→ Brief
Reproduce all the data exactly, without pictures.

→ Record set

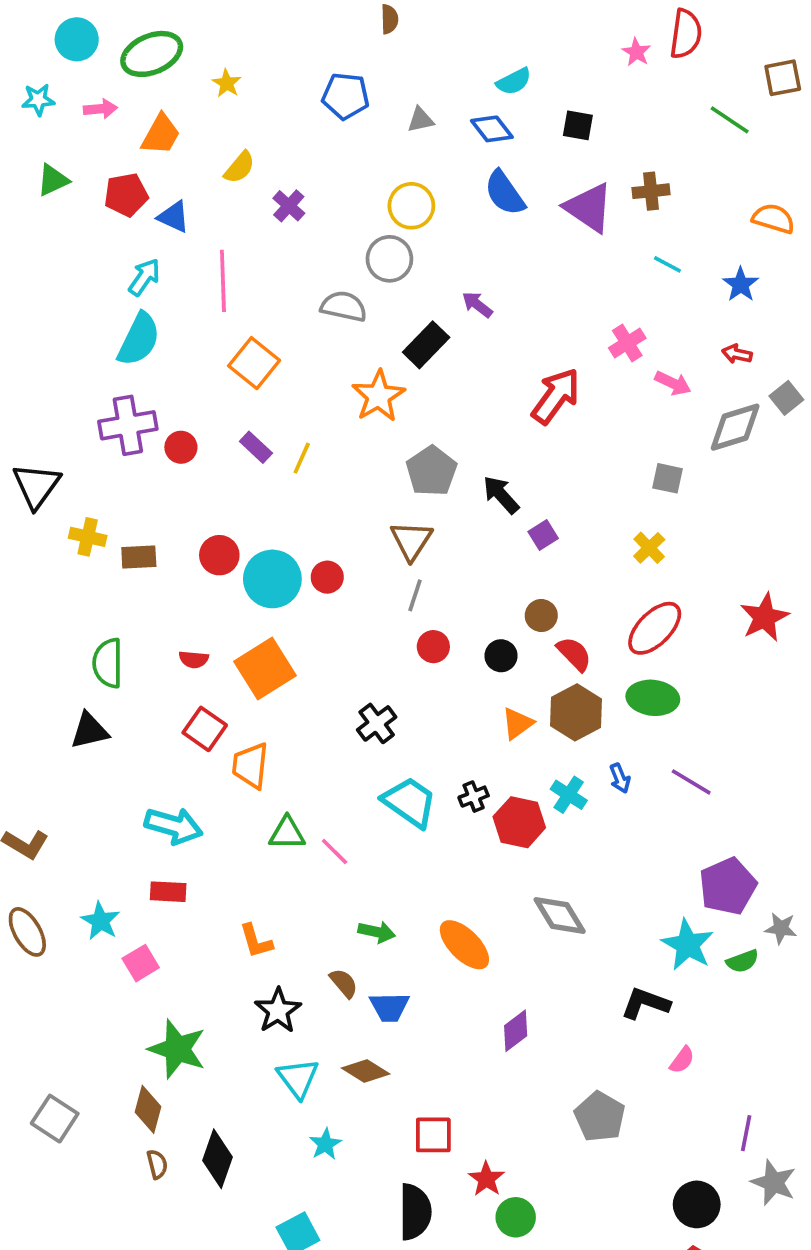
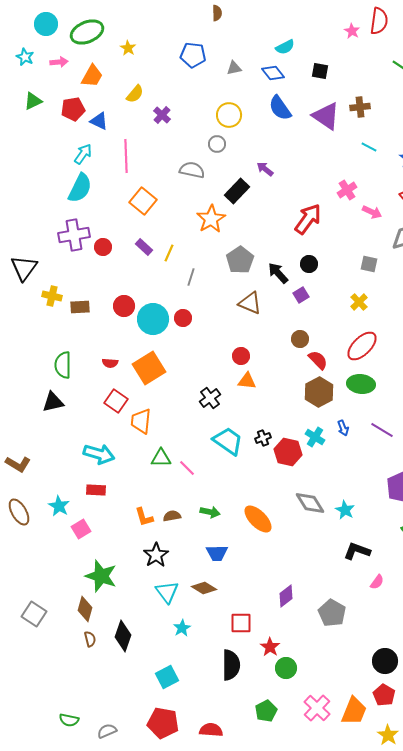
cyan star: (38, 100) -> (25, 57), turned 30
gray circle: (389, 259) -> (217, 144), size x0.7
brown triangle: (411, 541) -> (250, 303), moved, turned -40
gray line: (415, 595) -> (191, 277), moved
black circle: (501, 656) -> (309, 264), moved
orange triangle: (517, 723) -> (247, 381), moved, turned 42
cyan star: (688, 945) -> (345, 510), moved, size x0.7
brown semicircle: (344, 983) -> (172, 516), moved, turned -60
purple diamond: (516, 1031) -> (286, 596), moved

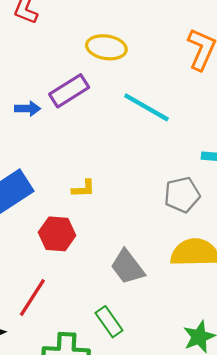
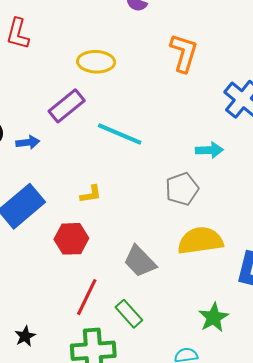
cyan line: (146, 107) -> (120, 134), moved
blue arrow: (28, 109) -> (28, 142), moved
red line: (32, 297) -> (87, 297), moved

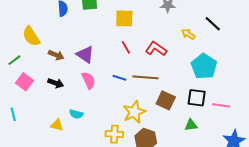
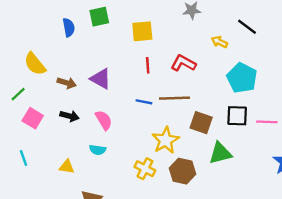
red line: (126, 47) -> (148, 65), turned 32
pink semicircle: (89, 80) -> (104, 120), moved
yellow triangle: (57, 125) -> (67, 167), moved
green triangle: (191, 125) -> (220, 153), moved, size x1.5
yellow cross: (114, 134) -> (145, 169), turned 30

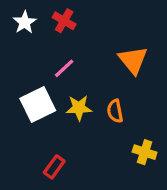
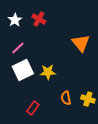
pink line: (64, 68) -> (18, 48), moved
orange semicircle: (115, 111) -> (66, 98), moved

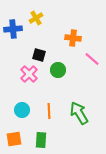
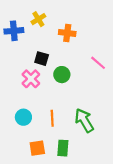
orange cross: (73, 38) -> (67, 33), moved
orange square: (14, 139) -> (37, 148), moved
green rectangle: (41, 140) -> (63, 148), moved

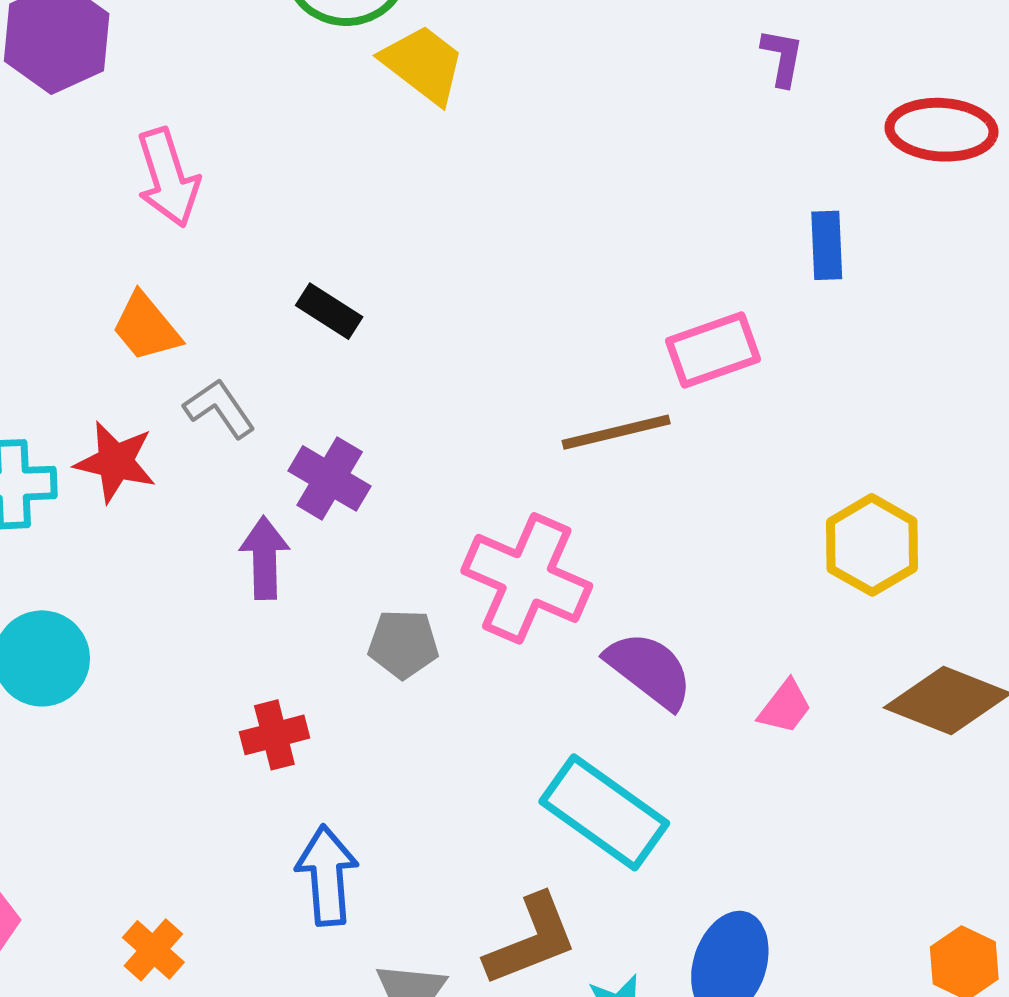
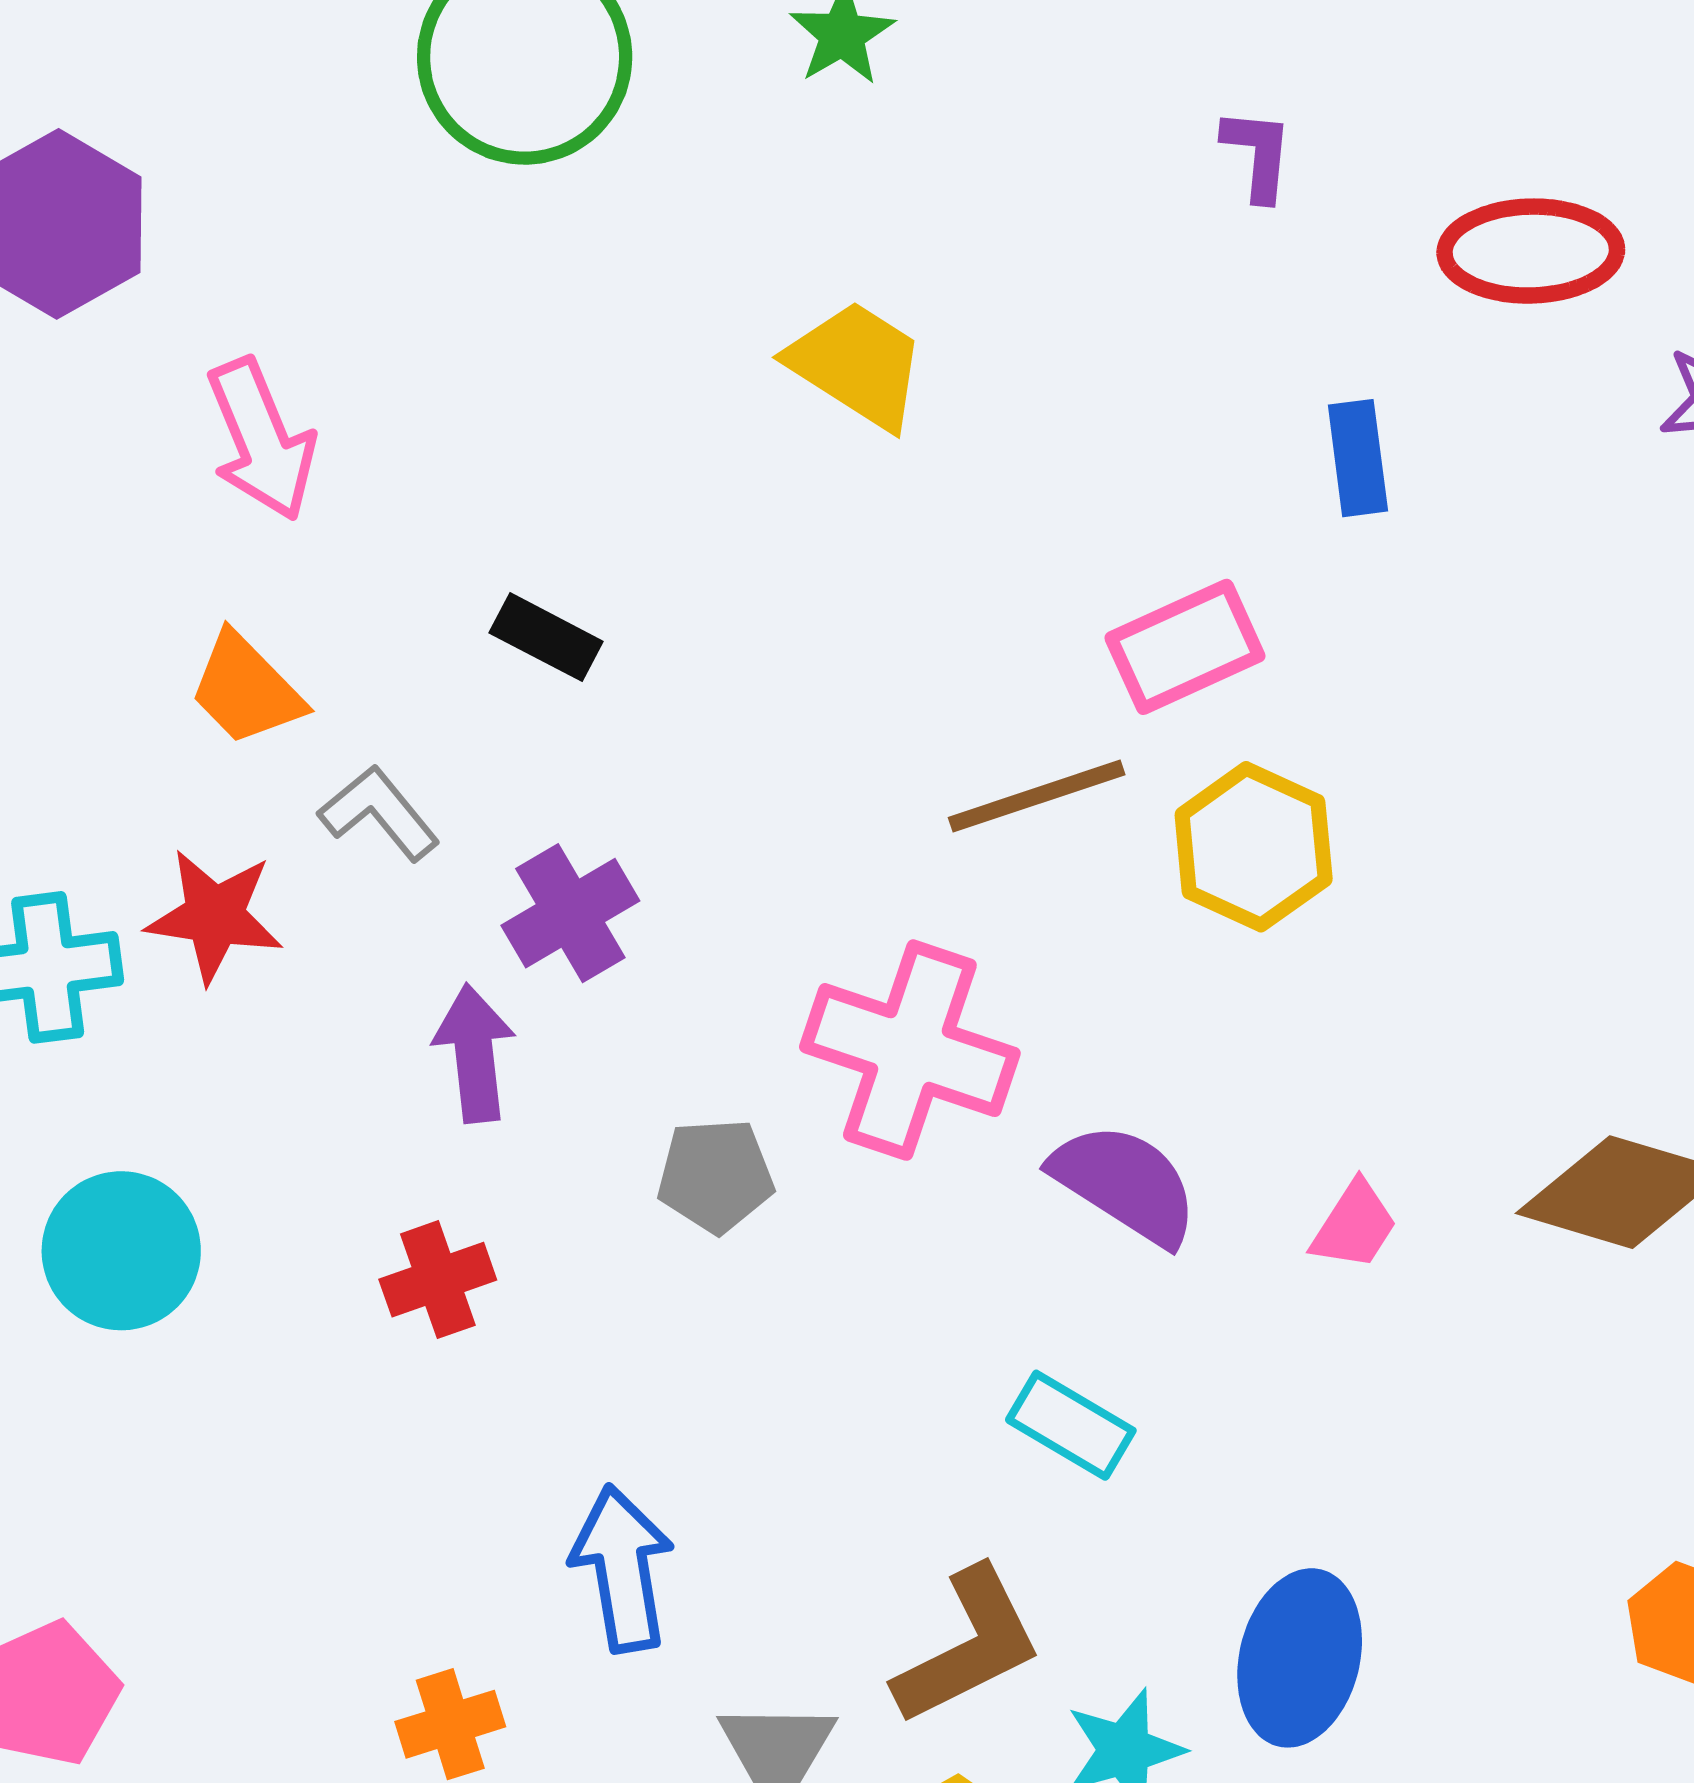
yellow trapezoid: (423, 64) -> (857, 365), moved
purple cross: (330, 478) -> (570, 913), turned 34
yellow hexagon: (872, 545) -> (1254, 847), moved
red cross: (274, 735) -> (438, 1280), moved
cyan rectangle: (604, 812) -> (1071, 1425), size x0.6
orange cross: (153, 950) -> (450, 1724), moved, turned 36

→ Result of this task
cyan star: (38, 100) -> (25, 57), turned 30
gray circle: (389, 259) -> (217, 144), size x0.7
brown triangle: (411, 541) -> (250, 303), moved, turned -40
gray line: (415, 595) -> (191, 277), moved
black circle: (501, 656) -> (309, 264), moved
orange triangle: (517, 723) -> (247, 381), moved, turned 42
cyan star: (688, 945) -> (345, 510), moved, size x0.7
brown semicircle: (344, 983) -> (172, 516), moved, turned -60
purple diamond: (516, 1031) -> (286, 596), moved

cyan line: (146, 107) -> (120, 134), moved
blue arrow: (28, 109) -> (28, 142), moved
red line: (32, 297) -> (87, 297), moved

red line: (126, 47) -> (148, 65), turned 32
pink semicircle: (89, 80) -> (104, 120), moved
yellow triangle: (57, 125) -> (67, 167), moved
green triangle: (191, 125) -> (220, 153), moved, size x1.5
yellow cross: (114, 134) -> (145, 169), turned 30

pink line: (64, 68) -> (18, 48), moved
orange semicircle: (115, 111) -> (66, 98), moved

orange cross: (73, 38) -> (67, 33), moved
orange square: (14, 139) -> (37, 148), moved
green rectangle: (41, 140) -> (63, 148), moved

yellow trapezoid: (423, 64) -> (857, 365), moved
purple cross: (330, 478) -> (570, 913), turned 34
yellow hexagon: (872, 545) -> (1254, 847), moved
red cross: (274, 735) -> (438, 1280), moved
cyan rectangle: (604, 812) -> (1071, 1425), size x0.6
orange cross: (153, 950) -> (450, 1724), moved, turned 36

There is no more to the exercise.